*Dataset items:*
^^^^

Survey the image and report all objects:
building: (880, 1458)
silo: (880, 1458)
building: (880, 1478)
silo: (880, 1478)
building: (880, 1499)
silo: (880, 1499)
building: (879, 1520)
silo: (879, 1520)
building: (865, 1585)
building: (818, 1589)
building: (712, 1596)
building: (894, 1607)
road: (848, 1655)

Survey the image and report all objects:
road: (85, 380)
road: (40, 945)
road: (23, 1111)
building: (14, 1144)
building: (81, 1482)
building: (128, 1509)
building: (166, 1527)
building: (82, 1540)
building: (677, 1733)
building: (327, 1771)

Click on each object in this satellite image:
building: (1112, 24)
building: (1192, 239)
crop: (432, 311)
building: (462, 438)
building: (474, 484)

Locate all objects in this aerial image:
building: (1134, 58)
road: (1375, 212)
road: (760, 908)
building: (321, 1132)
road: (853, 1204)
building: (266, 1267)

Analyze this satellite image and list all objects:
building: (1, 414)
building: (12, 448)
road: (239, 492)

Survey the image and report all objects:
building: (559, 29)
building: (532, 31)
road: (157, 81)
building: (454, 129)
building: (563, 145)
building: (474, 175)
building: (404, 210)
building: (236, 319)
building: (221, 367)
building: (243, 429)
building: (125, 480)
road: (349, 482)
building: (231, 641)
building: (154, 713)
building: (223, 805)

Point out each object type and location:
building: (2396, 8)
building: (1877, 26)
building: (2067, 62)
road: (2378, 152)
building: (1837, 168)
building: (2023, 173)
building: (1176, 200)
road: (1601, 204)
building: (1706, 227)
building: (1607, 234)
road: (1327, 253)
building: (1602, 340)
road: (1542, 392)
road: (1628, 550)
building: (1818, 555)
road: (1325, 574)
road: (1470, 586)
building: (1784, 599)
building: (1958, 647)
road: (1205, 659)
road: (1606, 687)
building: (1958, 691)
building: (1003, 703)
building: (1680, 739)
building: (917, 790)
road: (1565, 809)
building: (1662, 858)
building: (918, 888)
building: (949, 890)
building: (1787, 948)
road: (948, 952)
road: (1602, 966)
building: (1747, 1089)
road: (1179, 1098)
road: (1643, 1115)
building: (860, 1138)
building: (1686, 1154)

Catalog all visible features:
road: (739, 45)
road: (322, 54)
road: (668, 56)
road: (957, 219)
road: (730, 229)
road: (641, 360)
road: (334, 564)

^^^^

*What to produce:* Give the entries again exactly, every one.

*Result:*
Survey the image and report all objects:
building: (880, 1458)
silo: (880, 1458)
building: (880, 1478)
silo: (880, 1478)
building: (880, 1499)
silo: (880, 1499)
building: (879, 1520)
silo: (879, 1520)
building: (865, 1585)
building: (818, 1589)
building: (712, 1596)
building: (894, 1607)
road: (848, 1655)

Survey the image and report all objects:
road: (85, 380)
road: (40, 945)
road: (23, 1111)
building: (14, 1144)
building: (81, 1482)
building: (128, 1509)
building: (166, 1527)
building: (82, 1540)
building: (677, 1733)
building: (327, 1771)

Click on each object in this satellite image:
building: (1112, 24)
building: (1192, 239)
crop: (432, 311)
building: (462, 438)
building: (474, 484)

Locate all objects in this aerial image:
building: (1134, 58)
road: (1375, 212)
road: (760, 908)
building: (321, 1132)
road: (853, 1204)
building: (266, 1267)

Analyze this satellite image and list all objects:
building: (1, 414)
building: (12, 448)
road: (239, 492)

Survey the image and report all objects:
building: (559, 29)
building: (532, 31)
road: (157, 81)
building: (454, 129)
building: (563, 145)
building: (474, 175)
building: (404, 210)
building: (236, 319)
building: (221, 367)
building: (243, 429)
building: (125, 480)
road: (349, 482)
building: (231, 641)
building: (154, 713)
building: (223, 805)

Point out each object type and location:
building: (2396, 8)
building: (1877, 26)
building: (2067, 62)
road: (2378, 152)
building: (1837, 168)
building: (2023, 173)
building: (1176, 200)
road: (1601, 204)
building: (1706, 227)
building: (1607, 234)
road: (1327, 253)
building: (1602, 340)
road: (1542, 392)
road: (1628, 550)
building: (1818, 555)
road: (1325, 574)
road: (1470, 586)
building: (1784, 599)
building: (1958, 647)
road: (1205, 659)
road: (1606, 687)
building: (1958, 691)
building: (1003, 703)
building: (1680, 739)
building: (917, 790)
road: (1565, 809)
building: (1662, 858)
building: (918, 888)
building: (949, 890)
building: (1787, 948)
road: (948, 952)
road: (1602, 966)
building: (1747, 1089)
road: (1179, 1098)
road: (1643, 1115)
building: (860, 1138)
building: (1686, 1154)

Catalog all visible features:
road: (739, 45)
road: (322, 54)
road: (668, 56)
road: (957, 219)
road: (730, 229)
road: (641, 360)
road: (334, 564)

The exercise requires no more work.